What to work on: If a line of the listing contains the string "none", return that line.

Records supplied:
________________________________________

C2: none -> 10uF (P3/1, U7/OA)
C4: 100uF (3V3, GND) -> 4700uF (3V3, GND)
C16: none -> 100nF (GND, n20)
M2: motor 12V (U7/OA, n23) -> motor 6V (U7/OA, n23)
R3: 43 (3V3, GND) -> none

________________________________________

Response box:
C2: none -> 10uF (P3/1, U7/OA)
C16: none -> 100nF (GND, n20)
R3: 43 (3V3, GND) -> none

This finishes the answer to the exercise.